-- Start of Data supplied --

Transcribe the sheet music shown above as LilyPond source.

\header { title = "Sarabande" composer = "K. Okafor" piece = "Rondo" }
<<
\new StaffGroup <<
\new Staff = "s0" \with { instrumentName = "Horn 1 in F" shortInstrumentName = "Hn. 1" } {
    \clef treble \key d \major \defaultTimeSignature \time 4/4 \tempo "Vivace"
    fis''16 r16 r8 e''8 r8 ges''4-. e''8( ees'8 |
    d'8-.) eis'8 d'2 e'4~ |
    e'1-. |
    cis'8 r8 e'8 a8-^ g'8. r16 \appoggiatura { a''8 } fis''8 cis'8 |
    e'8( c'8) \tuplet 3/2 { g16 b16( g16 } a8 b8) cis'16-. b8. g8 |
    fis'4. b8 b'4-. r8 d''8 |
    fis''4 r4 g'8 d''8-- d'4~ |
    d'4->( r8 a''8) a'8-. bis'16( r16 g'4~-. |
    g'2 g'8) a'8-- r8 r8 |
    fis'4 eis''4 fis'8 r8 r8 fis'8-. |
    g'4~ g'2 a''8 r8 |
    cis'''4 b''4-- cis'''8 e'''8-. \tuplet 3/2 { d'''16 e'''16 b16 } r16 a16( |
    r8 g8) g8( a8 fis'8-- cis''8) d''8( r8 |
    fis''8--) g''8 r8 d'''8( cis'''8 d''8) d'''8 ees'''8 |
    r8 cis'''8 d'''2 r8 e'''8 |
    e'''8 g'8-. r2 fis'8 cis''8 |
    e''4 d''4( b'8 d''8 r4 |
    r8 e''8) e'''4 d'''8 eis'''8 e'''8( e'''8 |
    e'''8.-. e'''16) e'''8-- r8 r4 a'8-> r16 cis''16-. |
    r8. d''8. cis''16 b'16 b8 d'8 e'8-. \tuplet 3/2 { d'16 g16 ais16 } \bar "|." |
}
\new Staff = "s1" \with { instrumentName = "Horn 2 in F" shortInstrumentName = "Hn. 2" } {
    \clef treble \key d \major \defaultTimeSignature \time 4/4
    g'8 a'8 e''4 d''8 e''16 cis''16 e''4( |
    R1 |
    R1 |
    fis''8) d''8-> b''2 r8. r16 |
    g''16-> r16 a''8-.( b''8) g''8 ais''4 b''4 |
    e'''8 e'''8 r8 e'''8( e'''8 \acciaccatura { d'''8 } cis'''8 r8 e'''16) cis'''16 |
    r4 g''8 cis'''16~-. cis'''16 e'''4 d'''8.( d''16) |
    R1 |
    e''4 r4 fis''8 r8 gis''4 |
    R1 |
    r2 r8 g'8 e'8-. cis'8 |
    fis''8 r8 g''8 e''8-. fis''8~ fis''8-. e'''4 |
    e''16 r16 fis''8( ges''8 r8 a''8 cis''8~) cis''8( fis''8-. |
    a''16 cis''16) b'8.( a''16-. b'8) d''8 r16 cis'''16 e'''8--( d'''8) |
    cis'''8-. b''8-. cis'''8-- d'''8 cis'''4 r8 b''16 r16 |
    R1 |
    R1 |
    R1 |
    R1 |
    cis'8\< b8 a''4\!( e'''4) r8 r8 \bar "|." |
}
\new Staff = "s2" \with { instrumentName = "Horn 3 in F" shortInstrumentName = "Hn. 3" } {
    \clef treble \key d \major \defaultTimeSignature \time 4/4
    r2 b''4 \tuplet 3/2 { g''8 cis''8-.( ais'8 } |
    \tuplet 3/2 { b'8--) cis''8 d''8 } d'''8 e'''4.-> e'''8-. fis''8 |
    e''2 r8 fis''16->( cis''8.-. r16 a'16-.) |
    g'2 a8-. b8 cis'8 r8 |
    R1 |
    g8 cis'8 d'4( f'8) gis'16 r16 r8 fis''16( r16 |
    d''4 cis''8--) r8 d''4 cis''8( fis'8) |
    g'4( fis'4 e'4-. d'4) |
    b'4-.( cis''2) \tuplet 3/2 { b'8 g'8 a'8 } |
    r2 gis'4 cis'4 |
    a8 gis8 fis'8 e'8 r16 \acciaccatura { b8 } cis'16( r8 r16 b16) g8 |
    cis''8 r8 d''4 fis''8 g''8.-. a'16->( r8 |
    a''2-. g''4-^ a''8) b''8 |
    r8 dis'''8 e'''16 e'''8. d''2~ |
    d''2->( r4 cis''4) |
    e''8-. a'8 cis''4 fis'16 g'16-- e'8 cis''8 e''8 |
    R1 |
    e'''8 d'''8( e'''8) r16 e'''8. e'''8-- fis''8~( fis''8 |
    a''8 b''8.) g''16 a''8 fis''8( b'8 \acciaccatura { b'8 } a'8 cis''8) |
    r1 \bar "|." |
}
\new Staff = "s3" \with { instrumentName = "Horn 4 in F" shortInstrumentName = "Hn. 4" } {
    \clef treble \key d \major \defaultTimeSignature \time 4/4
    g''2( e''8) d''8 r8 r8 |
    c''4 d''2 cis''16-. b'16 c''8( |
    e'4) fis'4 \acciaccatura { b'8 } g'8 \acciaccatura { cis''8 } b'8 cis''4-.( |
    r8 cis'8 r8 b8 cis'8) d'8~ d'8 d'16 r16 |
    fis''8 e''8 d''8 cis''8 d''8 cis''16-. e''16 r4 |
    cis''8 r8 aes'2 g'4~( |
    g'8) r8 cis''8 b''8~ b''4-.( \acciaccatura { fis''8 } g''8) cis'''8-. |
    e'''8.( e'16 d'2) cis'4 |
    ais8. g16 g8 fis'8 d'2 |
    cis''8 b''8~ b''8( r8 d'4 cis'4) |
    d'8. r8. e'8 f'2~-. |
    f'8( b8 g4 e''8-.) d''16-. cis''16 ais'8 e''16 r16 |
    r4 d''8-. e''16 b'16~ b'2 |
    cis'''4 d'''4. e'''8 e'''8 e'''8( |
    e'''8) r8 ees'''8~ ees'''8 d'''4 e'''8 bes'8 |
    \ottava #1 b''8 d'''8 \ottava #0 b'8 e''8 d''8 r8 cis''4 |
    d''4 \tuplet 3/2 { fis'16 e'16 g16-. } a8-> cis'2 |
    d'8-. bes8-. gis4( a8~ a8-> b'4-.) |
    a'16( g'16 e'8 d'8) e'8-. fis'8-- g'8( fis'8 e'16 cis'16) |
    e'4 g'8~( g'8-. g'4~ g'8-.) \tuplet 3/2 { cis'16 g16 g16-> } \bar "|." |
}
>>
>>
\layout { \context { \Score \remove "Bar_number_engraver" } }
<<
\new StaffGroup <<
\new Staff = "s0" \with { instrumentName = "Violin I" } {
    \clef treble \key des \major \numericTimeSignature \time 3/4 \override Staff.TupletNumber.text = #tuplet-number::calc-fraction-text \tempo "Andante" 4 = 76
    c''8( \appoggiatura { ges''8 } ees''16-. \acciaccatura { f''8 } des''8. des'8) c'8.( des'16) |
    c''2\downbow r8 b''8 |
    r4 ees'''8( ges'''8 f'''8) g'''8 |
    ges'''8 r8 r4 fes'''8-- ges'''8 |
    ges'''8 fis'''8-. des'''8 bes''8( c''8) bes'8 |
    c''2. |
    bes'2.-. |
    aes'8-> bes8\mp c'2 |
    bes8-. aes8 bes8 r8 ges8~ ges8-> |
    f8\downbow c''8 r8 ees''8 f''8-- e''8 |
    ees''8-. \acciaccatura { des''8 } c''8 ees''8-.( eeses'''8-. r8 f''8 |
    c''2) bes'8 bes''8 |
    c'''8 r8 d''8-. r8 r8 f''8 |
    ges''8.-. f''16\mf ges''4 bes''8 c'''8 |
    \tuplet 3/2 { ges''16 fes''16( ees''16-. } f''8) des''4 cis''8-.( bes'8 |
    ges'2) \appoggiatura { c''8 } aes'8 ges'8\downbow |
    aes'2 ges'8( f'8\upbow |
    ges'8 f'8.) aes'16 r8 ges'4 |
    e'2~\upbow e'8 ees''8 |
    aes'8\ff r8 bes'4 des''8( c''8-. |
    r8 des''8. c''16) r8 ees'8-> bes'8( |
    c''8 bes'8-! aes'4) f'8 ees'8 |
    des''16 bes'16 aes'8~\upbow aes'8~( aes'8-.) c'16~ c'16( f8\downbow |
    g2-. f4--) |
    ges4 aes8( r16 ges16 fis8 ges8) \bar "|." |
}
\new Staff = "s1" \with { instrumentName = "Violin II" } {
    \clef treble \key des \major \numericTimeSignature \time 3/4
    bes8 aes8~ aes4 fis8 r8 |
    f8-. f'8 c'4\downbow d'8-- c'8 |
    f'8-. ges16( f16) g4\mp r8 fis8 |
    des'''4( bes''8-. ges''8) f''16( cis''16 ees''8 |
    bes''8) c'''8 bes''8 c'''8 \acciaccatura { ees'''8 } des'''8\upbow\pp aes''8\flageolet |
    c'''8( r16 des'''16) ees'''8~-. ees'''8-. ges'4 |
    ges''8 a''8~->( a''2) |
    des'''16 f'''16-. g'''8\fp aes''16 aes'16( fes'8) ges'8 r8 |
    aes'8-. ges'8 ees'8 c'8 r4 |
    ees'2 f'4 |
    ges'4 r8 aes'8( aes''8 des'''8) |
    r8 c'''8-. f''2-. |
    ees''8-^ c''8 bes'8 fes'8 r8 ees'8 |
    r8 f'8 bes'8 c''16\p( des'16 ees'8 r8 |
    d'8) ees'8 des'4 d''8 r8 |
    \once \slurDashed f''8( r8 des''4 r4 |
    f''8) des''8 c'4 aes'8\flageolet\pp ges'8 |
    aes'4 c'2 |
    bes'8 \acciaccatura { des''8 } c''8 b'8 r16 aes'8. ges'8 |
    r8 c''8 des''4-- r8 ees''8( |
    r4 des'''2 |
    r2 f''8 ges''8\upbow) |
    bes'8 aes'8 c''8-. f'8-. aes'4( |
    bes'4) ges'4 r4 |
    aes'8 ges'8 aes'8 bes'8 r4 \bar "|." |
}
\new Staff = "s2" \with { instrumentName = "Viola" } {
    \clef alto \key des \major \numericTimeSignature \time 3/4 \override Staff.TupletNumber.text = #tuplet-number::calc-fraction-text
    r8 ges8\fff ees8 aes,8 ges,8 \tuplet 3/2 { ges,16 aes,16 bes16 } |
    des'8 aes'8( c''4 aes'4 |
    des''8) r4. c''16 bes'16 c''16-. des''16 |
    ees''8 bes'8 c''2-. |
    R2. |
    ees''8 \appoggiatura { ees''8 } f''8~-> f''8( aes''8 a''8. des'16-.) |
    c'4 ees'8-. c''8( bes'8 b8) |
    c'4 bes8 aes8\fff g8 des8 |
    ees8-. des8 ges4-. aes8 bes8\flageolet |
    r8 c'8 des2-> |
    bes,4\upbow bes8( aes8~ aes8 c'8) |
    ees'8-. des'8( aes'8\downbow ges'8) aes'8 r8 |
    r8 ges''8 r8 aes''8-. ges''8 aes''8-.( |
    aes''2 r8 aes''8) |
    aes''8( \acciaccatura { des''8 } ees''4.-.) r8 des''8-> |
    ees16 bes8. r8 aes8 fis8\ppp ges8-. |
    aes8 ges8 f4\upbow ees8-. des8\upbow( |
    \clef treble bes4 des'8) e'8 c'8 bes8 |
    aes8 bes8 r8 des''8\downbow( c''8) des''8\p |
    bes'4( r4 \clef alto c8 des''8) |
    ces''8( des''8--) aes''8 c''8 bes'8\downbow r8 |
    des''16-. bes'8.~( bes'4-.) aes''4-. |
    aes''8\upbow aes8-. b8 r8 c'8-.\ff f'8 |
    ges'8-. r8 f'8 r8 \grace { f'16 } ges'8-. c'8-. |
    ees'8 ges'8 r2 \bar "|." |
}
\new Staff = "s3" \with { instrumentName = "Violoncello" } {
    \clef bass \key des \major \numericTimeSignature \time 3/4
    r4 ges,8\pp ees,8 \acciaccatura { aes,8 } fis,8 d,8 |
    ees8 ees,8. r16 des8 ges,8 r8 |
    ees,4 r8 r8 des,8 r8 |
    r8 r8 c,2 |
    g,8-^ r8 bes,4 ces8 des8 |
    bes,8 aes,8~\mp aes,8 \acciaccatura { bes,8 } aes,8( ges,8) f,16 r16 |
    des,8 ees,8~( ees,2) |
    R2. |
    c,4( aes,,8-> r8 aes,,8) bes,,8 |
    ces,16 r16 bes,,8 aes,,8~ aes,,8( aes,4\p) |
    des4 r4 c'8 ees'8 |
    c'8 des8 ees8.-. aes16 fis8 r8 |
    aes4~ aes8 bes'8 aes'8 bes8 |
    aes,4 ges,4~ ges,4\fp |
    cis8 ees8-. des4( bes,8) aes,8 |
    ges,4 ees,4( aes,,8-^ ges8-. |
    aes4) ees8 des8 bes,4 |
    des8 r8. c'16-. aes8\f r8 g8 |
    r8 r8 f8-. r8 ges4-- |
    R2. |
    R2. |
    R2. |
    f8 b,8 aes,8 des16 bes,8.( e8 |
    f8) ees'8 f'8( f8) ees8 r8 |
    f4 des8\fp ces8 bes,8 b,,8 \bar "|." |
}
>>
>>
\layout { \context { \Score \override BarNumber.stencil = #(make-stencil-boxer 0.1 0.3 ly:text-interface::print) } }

-- End of Data supplied --

__Your task__:
Pick out every line of the listing above that contains the string "numericTimeSignature", treating case as significant.

__Solution for this exercise__:
    \clef treble \key des \major \numericTimeSignature \time 3/4 \override Staff.TupletNumber.text = #tuplet-number::calc-fraction-text \tempo "Andante" 4 = 76
    \clef treble \key des \major \numericTimeSignature \time 3/4
    \clef alto \key des \major \numericTimeSignature \time 3/4 \override Staff.TupletNumber.text = #tuplet-number::calc-fraction-text
    \clef bass \key des \major \numericTimeSignature \time 3/4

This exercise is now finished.